Exercise goal - Please give back every entry in full, word for word, but none of the pictures.

Task input -
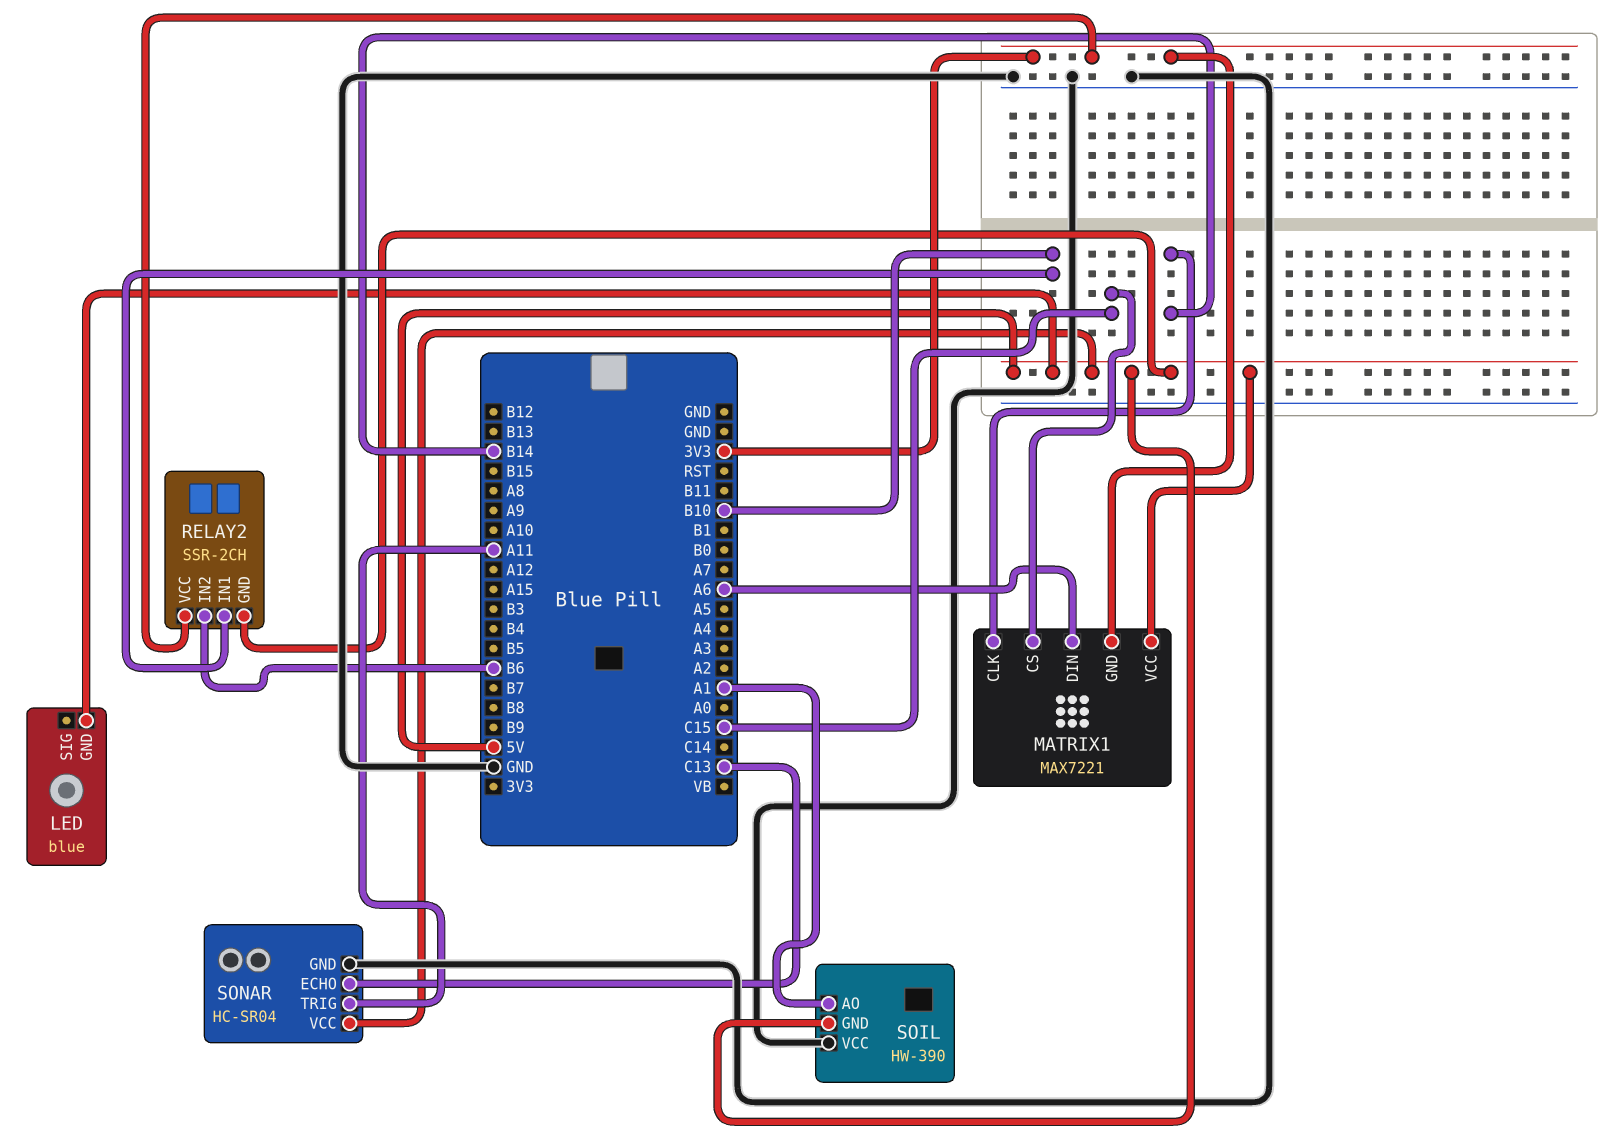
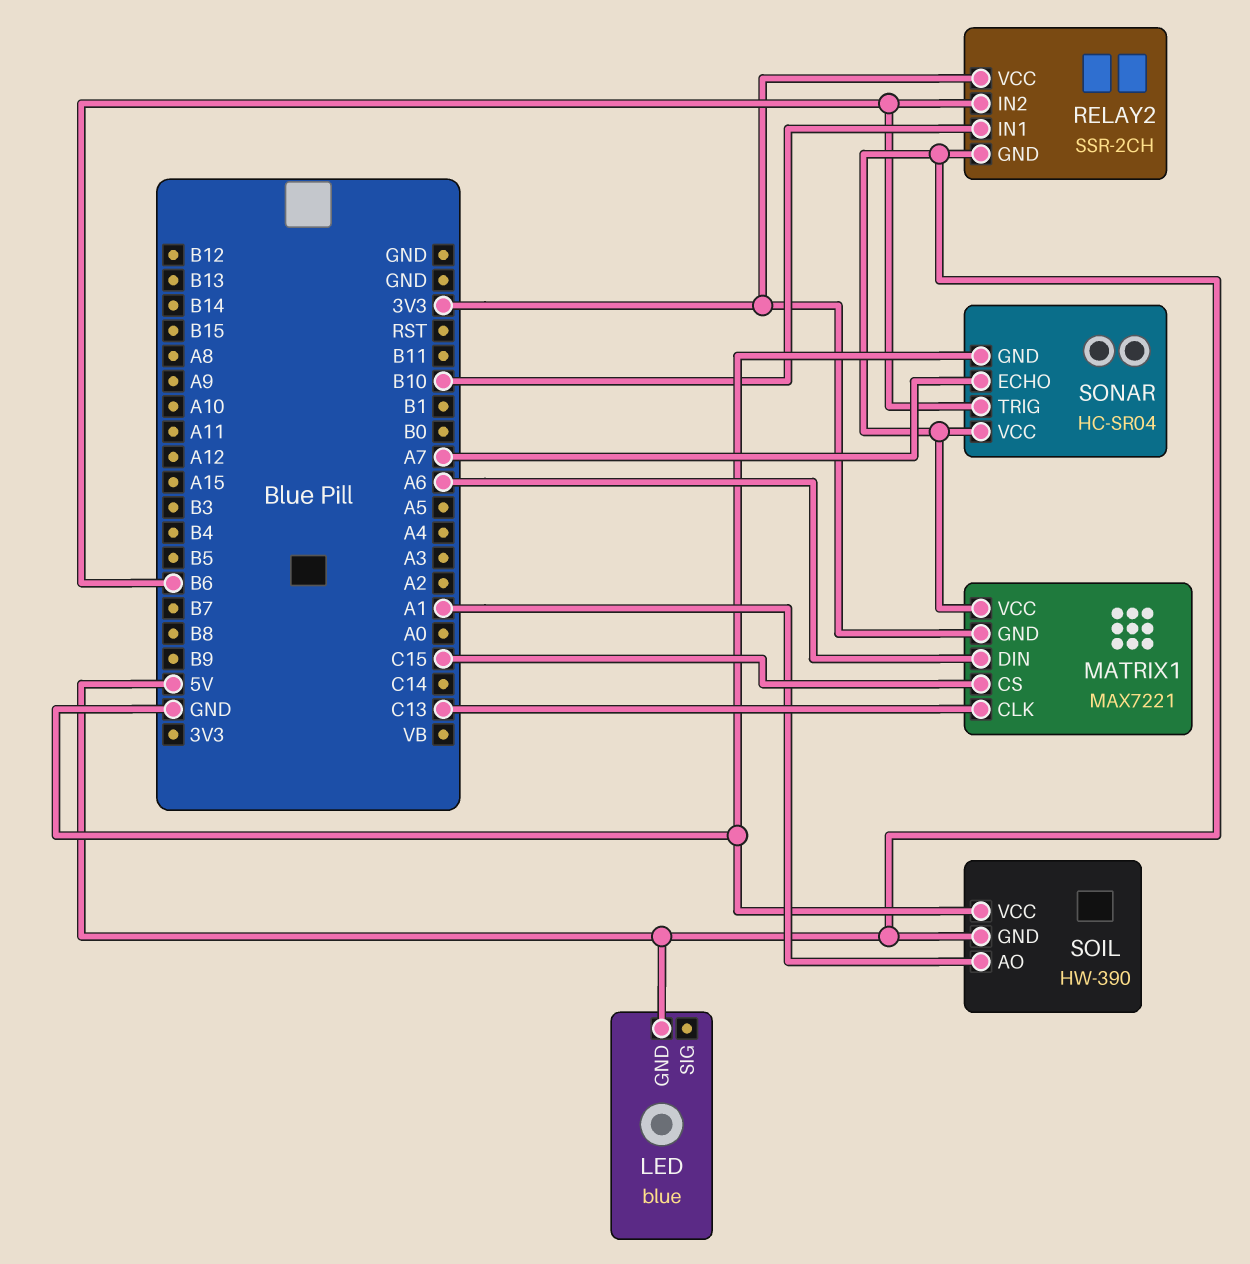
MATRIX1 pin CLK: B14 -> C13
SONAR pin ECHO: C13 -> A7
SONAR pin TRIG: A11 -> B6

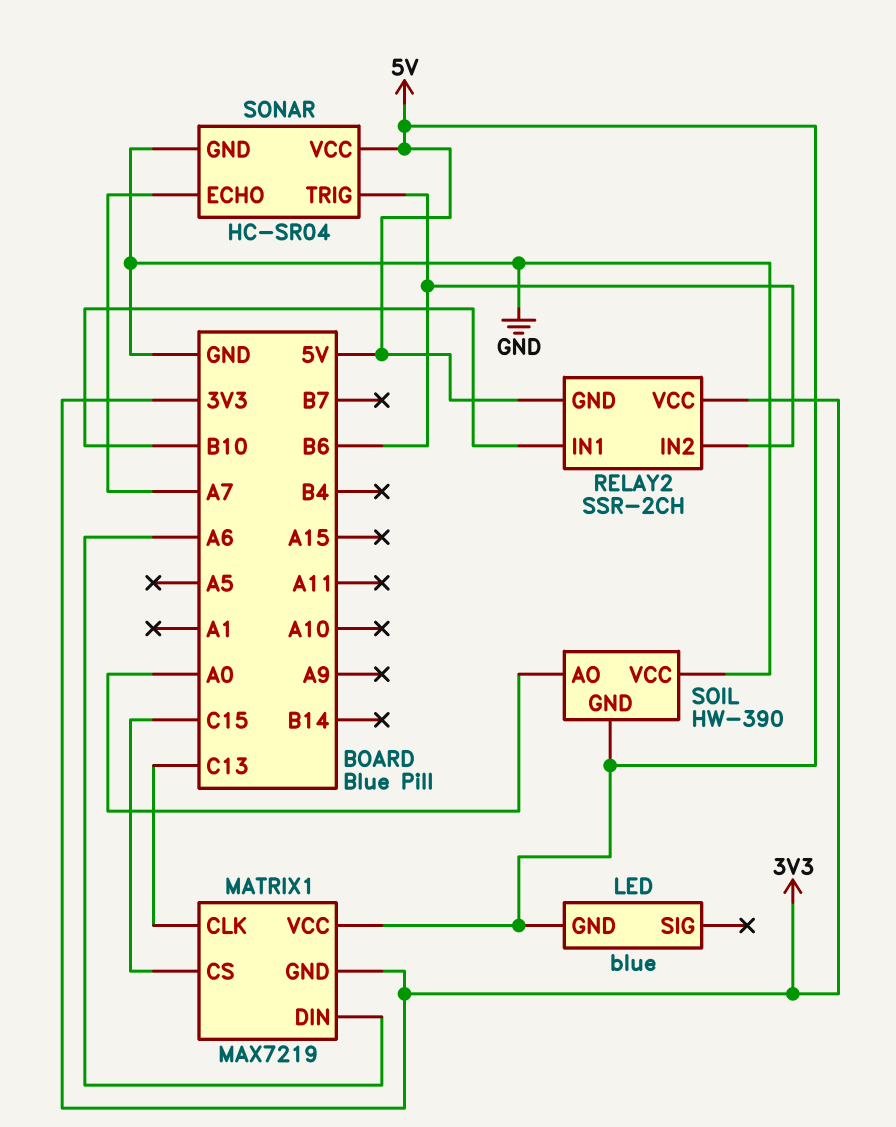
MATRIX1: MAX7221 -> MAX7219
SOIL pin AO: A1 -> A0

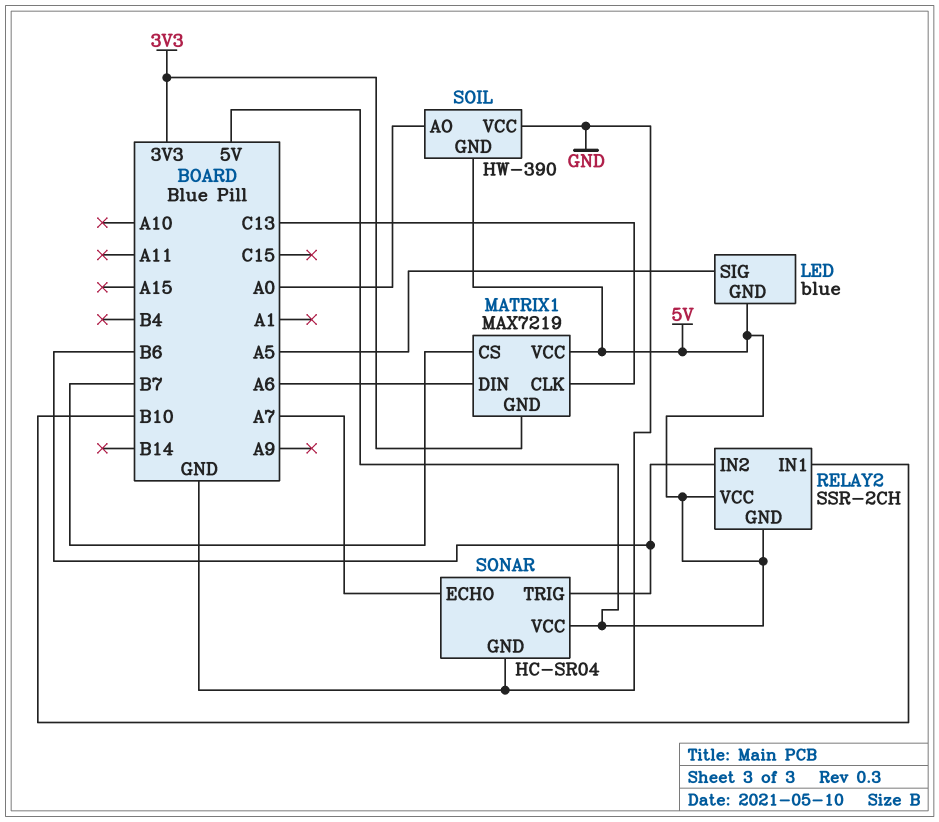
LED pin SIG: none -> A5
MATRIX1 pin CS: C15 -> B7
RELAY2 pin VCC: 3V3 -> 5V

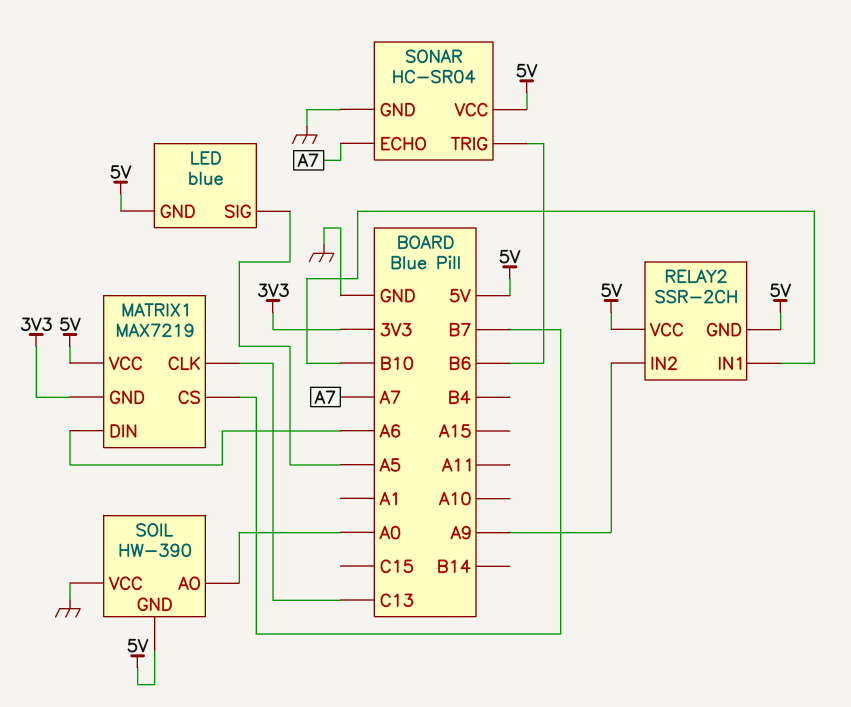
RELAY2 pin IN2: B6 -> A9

Written response -
MATRIX1 pin CLK: B14 -> C13
SONAR pin ECHO: C13 -> A7
SONAR pin TRIG: A11 -> B6

MATRIX1: MAX7221 -> MAX7219
SOIL pin AO: A1 -> A0

LED pin SIG: none -> A5
MATRIX1 pin CS: C15 -> B7
RELAY2 pin VCC: 3V3 -> 5V

RELAY2 pin IN2: B6 -> A9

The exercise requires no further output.